The lines wanted run from the first one below through the one with "R4: none -> 1.5M (+12V, N_25)". Return them exactly.

## Records for the exercise
•••••

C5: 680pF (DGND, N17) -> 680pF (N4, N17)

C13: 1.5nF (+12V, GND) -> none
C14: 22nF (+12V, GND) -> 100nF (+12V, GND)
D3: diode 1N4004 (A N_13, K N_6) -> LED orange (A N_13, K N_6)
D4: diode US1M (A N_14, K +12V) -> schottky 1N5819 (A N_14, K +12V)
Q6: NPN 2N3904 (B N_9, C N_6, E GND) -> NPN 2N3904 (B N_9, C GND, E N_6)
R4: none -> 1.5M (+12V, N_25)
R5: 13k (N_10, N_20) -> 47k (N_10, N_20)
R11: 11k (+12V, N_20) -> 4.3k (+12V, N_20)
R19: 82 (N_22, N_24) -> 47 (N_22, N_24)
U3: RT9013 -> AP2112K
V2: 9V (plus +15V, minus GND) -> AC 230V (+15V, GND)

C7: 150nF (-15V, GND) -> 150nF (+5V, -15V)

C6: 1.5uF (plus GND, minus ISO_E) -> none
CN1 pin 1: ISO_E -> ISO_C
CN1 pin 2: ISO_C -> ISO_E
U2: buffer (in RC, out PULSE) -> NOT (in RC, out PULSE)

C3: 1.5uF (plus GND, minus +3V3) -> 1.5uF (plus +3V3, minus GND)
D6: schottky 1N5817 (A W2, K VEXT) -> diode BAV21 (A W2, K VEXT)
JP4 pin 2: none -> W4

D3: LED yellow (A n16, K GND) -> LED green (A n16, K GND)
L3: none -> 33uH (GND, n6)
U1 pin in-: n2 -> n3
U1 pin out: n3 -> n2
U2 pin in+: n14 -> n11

•••••

## Result
C5: 680pF (DGND, N17) -> 680pF (N4, N17)

C13: 1.5nF (+12V, GND) -> none
C14: 22nF (+12V, GND) -> 100nF (+12V, GND)
D3: diode 1N4004 (A N_13, K N_6) -> LED orange (A N_13, K N_6)
D4: diode US1M (A N_14, K +12V) -> schottky 1N5819 (A N_14, K +12V)
Q6: NPN 2N3904 (B N_9, C N_6, E GND) -> NPN 2N3904 (B N_9, C GND, E N_6)
R4: none -> 1.5M (+12V, N_25)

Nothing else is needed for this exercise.